[Data — start]
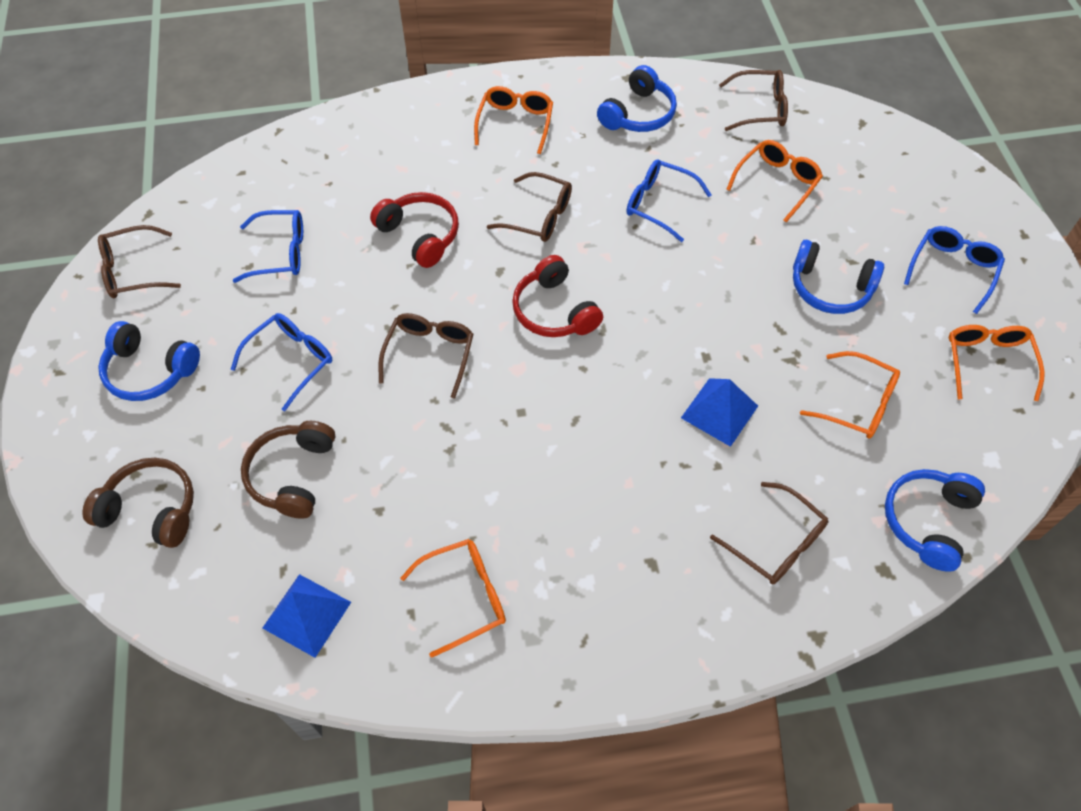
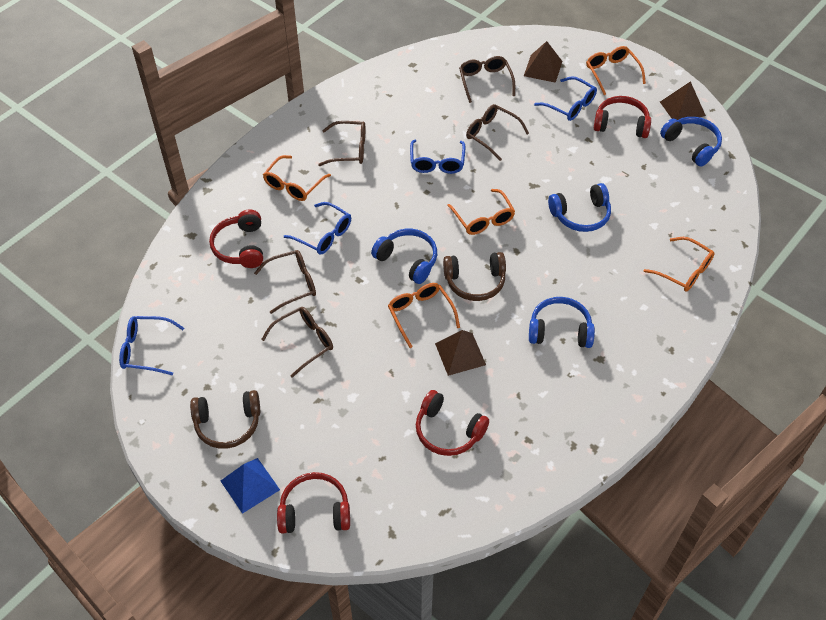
blue pyramid: 2 -> 1
brown pyramid: 0 -> 3
red headphones: 2 -> 4

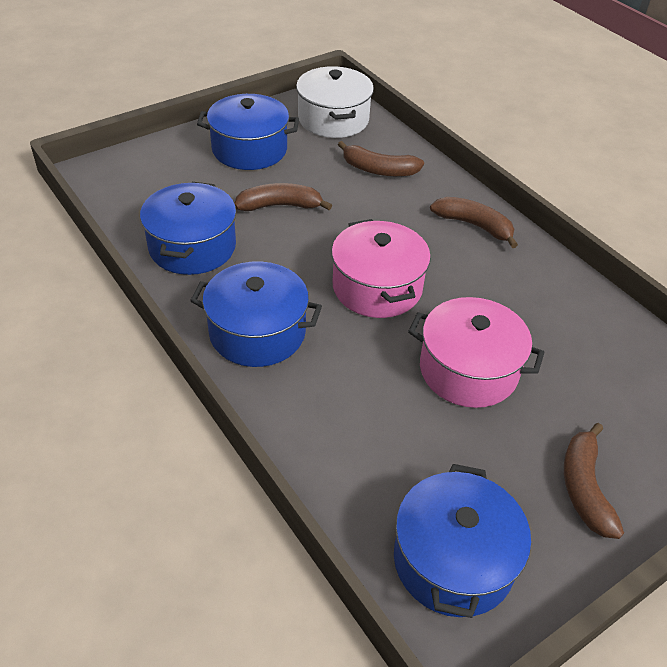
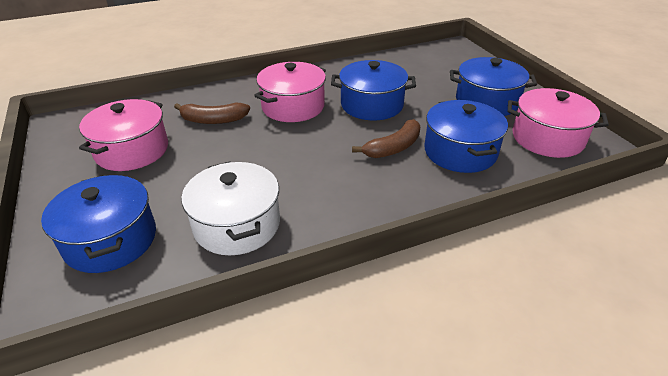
brown banana: 4 -> 2
pink pot: 2 -> 3

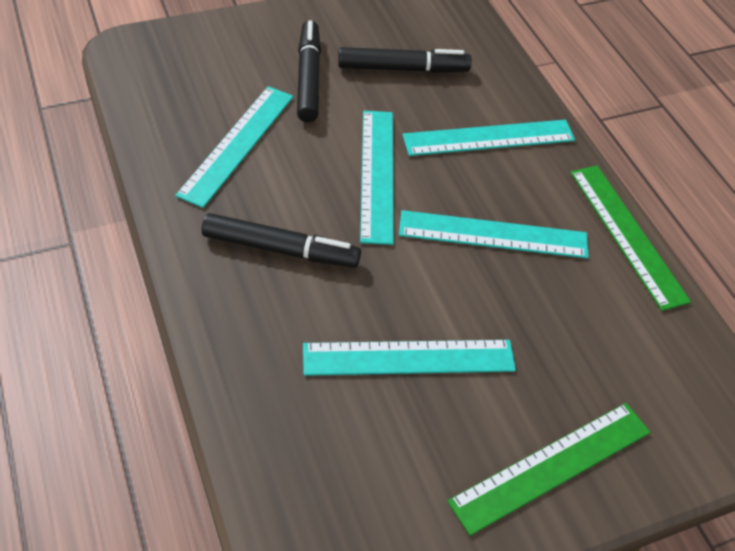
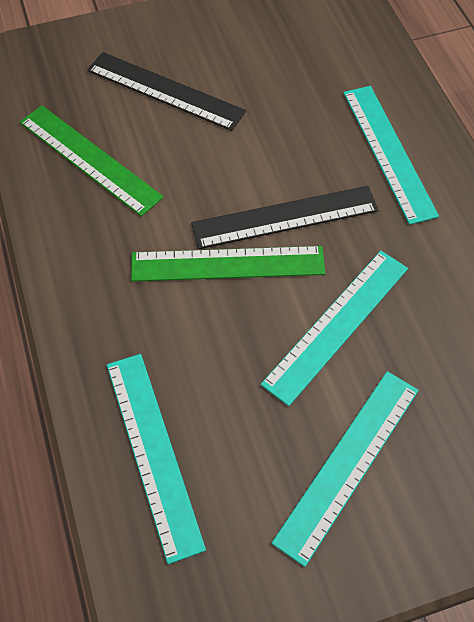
black marker: 3 -> 0
black ruler: 0 -> 2
turquoise ruler: 5 -> 4

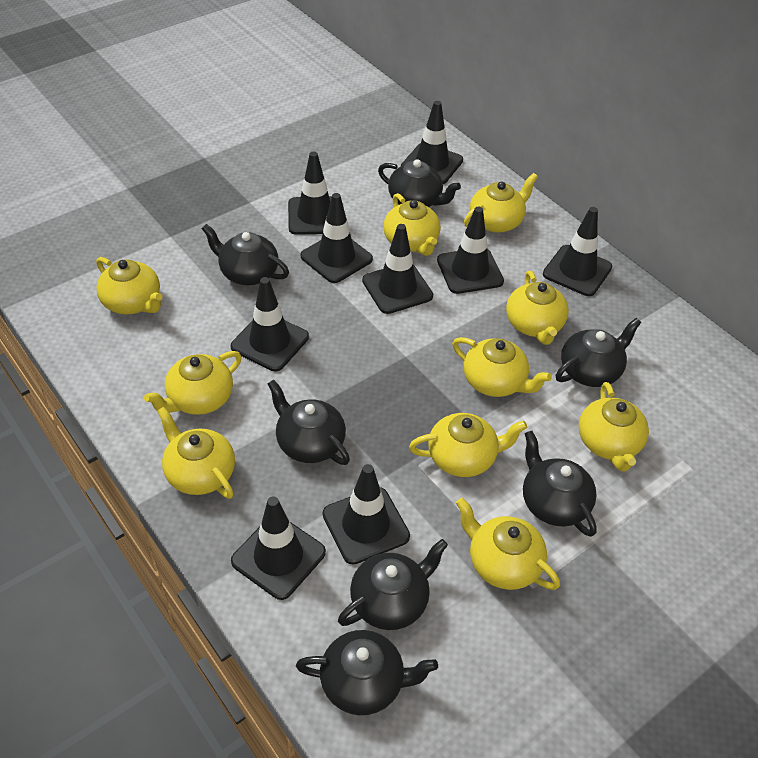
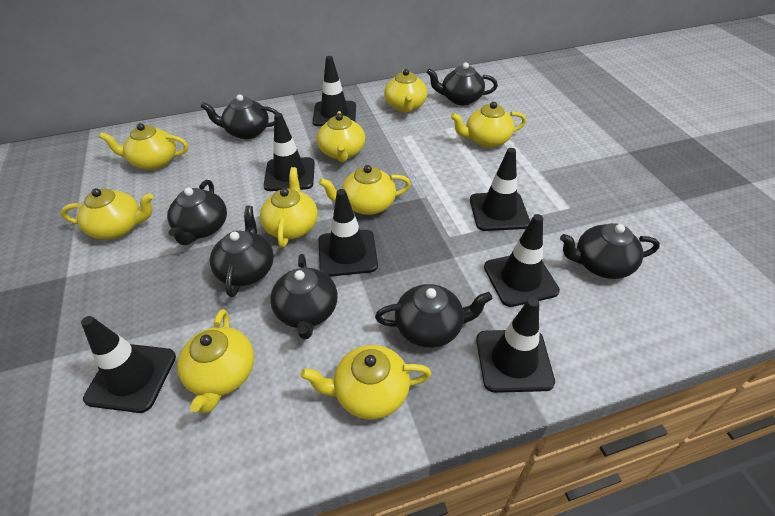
black traffic cone: 9 -> 7
yellow teapot: 10 -> 9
[Data — finish]
§ Task prompt
Go through the data above and find the lines with the word "black". Copy each of those lines.

§ Output for this exercise
black marker: 3 -> 0
black ruler: 0 -> 2
black traffic cone: 9 -> 7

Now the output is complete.